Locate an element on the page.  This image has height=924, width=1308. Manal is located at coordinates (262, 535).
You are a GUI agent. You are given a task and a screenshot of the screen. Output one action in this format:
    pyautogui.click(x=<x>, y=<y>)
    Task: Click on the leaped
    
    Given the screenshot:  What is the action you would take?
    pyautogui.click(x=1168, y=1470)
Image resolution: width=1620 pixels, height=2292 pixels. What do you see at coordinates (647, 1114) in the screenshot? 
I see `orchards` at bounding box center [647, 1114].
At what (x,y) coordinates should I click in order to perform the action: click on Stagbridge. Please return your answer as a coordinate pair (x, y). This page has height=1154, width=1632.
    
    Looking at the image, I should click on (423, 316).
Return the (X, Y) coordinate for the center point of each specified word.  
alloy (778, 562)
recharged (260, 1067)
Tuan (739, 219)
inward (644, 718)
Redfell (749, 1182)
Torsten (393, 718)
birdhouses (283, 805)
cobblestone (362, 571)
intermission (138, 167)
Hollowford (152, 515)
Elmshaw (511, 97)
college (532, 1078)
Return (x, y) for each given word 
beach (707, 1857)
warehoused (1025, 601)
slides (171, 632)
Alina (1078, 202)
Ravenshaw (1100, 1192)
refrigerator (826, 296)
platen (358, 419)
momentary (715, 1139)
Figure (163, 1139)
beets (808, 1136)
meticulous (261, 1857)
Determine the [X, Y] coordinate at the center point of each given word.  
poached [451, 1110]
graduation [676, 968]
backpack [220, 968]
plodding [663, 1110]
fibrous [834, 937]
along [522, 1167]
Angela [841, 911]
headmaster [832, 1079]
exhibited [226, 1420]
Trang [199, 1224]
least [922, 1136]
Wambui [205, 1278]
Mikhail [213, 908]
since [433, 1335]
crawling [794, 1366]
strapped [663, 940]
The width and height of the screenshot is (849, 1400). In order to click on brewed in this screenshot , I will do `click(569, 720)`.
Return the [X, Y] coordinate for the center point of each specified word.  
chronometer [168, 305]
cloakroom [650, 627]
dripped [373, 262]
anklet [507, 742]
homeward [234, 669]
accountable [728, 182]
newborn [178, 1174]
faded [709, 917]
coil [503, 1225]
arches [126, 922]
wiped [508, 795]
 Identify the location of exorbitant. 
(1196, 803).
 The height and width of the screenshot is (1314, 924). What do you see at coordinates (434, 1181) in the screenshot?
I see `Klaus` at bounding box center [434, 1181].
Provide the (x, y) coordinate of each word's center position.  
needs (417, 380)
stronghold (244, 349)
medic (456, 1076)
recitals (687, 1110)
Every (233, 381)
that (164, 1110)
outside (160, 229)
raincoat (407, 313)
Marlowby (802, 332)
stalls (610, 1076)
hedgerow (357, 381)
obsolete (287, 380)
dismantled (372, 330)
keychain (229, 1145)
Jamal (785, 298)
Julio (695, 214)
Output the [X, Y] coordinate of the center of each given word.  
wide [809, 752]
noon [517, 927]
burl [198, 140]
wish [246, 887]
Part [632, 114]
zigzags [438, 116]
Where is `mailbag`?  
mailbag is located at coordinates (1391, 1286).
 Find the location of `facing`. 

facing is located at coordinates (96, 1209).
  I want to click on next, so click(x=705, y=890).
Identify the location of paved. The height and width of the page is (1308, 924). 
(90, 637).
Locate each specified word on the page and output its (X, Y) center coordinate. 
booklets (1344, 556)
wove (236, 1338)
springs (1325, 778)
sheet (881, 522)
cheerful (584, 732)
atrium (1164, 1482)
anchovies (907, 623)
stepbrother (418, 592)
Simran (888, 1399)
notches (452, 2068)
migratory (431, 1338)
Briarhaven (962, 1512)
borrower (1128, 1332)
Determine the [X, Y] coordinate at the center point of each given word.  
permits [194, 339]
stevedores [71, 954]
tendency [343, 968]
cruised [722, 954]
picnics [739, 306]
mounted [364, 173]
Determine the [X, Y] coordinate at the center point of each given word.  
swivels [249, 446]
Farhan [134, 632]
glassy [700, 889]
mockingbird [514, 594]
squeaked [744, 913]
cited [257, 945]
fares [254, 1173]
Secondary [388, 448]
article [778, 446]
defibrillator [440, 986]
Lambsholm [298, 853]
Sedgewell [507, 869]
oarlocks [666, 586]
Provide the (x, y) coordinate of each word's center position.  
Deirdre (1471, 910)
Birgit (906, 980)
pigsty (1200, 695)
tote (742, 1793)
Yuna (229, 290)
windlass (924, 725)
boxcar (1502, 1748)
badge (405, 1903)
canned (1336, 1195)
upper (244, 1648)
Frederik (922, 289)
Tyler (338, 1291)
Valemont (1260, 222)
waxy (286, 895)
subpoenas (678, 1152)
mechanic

_ _ _ _

▶ [Problem statement] Reproduce the records verbatim, starting at the line that contains "anchovies (907, 623)" and continuing through the final line of the records, with both of those lines included.

▶ [The reply]
anchovies (907, 623)
stepbrother (418, 592)
Simran (888, 1399)
notches (452, 2068)
migratory (431, 1338)
Briarhaven (962, 1512)
borrower (1128, 1332)
Determine the [X, Y] coordinate at the center point of each given word.  
permits [194, 339]
stevedores [71, 954]
tendency [343, 968]
cruised [722, 954]
picnics [739, 306]
mounted [364, 173]
Determine the [X, Y] coordinate at the center point of each given word.  
swivels [249, 446]
Farhan [134, 632]
glassy [700, 889]
mockingbird [514, 594]
squeaked [744, 913]
cited [257, 945]
fares [254, 1173]
Secondary [388, 448]
article [778, 446]
defibrillator [440, 986]
Lambsholm [298, 853]
Sedgewell [507, 869]
oarlocks [666, 586]
Provide the (x, y) coordinate of each word's center position.  
Deirdre (1471, 910)
Birgit (906, 980)
pigsty (1200, 695)
tote (742, 1793)
Yuna (229, 290)
windlass (924, 725)
boxcar (1502, 1748)
badge (405, 1903)
canned (1336, 1195)
upper (244, 1648)
Frederik (922, 289)
Tyler (338, 1291)
Valemont (1260, 222)
waxy (286, 895)
subpoenas (678, 1152)
mechanic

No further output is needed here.